■ Task to carry out ■
Among the entries below, one stretch runs from the line that contains "despertador (azul) →" through the line that contains "despertador (verde) (no. 2". Repeat that stretch exactly, ends included, and only that.

--------

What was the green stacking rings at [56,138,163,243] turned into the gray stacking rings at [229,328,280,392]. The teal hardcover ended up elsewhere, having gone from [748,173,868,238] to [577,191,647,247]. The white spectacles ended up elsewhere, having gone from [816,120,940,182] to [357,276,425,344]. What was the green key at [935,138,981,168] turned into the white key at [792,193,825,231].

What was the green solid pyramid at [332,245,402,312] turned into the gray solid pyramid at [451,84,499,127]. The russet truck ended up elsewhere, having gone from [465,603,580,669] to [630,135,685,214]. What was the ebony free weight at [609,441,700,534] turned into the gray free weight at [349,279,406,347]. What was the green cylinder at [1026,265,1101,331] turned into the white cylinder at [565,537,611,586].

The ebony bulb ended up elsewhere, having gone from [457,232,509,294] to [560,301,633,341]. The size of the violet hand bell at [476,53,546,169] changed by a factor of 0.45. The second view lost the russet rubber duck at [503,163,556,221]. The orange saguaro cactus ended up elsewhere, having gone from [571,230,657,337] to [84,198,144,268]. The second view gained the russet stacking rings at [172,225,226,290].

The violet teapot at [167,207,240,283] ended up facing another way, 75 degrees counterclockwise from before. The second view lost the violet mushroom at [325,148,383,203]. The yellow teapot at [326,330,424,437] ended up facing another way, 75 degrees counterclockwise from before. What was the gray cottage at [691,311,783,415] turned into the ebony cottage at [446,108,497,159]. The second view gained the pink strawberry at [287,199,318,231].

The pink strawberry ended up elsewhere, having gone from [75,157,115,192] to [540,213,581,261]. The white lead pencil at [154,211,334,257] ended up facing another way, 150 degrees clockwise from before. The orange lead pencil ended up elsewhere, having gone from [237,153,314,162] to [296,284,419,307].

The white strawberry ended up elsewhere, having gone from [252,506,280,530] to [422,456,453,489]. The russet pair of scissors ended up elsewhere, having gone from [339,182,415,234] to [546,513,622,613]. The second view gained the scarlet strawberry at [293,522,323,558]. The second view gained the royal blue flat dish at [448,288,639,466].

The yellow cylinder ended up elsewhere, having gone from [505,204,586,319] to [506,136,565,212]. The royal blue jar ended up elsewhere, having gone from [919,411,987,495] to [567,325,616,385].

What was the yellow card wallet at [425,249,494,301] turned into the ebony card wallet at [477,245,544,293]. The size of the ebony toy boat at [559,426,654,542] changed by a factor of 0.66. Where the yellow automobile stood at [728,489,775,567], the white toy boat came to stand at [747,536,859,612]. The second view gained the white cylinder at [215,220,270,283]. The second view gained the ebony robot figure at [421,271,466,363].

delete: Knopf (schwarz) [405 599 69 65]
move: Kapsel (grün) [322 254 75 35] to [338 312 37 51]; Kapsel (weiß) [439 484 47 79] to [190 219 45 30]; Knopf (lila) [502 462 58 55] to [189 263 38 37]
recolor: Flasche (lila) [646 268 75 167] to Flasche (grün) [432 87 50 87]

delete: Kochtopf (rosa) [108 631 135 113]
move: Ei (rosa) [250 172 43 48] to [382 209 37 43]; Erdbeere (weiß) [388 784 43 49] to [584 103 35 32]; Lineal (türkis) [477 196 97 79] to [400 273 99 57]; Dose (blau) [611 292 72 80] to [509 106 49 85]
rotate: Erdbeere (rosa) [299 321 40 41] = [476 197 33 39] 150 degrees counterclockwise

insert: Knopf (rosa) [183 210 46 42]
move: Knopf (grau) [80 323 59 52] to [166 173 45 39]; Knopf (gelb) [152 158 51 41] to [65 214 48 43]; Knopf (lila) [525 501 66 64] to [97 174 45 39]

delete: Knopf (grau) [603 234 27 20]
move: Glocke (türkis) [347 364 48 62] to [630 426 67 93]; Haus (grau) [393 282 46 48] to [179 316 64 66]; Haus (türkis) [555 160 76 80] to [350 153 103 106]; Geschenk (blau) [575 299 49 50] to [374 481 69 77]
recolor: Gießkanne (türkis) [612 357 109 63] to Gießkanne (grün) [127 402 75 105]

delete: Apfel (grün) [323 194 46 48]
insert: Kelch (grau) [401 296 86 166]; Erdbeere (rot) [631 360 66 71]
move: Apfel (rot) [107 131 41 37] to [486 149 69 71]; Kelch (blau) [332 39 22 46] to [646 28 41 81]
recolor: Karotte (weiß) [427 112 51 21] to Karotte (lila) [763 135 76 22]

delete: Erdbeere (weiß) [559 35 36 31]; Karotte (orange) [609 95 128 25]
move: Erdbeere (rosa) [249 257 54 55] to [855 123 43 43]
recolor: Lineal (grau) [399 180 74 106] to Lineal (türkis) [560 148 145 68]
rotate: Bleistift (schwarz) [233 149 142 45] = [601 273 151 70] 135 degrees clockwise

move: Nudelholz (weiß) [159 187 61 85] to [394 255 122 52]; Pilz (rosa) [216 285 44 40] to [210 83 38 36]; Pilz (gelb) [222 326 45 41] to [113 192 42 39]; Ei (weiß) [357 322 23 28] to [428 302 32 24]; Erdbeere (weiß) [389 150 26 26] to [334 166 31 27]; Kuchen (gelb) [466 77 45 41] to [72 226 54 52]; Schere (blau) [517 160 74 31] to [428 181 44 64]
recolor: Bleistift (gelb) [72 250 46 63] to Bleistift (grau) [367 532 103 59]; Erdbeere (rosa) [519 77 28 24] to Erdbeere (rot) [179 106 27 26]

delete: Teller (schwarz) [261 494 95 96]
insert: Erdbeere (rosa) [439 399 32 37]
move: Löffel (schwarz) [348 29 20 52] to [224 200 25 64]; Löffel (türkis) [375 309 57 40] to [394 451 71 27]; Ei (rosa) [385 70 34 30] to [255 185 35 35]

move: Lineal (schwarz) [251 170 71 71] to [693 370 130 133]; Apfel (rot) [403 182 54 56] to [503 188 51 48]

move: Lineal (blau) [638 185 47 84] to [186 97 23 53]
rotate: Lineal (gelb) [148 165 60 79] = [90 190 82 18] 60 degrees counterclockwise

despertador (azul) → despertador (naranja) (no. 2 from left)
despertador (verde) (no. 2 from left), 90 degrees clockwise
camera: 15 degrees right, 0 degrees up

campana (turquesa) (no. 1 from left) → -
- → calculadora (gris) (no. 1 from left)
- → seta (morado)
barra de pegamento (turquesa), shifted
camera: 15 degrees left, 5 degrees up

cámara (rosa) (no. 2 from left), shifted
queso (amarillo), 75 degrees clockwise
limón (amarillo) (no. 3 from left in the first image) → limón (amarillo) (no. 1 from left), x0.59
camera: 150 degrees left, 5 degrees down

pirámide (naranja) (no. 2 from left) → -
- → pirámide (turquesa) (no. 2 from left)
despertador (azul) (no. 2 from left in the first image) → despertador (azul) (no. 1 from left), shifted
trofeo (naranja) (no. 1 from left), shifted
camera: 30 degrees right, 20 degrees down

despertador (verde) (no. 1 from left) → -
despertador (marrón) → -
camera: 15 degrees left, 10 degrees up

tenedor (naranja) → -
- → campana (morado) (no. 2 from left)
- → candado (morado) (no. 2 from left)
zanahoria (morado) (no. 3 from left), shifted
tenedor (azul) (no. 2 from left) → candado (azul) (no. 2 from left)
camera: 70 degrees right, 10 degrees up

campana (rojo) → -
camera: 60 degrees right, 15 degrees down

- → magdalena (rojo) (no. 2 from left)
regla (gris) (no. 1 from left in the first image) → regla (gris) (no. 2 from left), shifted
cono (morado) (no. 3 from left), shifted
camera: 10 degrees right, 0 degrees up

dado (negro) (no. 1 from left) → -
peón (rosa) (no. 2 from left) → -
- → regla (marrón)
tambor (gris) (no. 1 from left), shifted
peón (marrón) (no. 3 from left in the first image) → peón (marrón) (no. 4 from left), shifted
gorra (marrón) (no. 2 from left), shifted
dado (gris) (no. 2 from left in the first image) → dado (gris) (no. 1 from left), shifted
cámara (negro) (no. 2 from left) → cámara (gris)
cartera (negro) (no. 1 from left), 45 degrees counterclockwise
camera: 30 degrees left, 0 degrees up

--------

■ Exercise solution ■
despertador (azul) → despertador (naranja) (no. 2 from left)
despertador (verde) (no. 2 from left), 90 degrees clockwise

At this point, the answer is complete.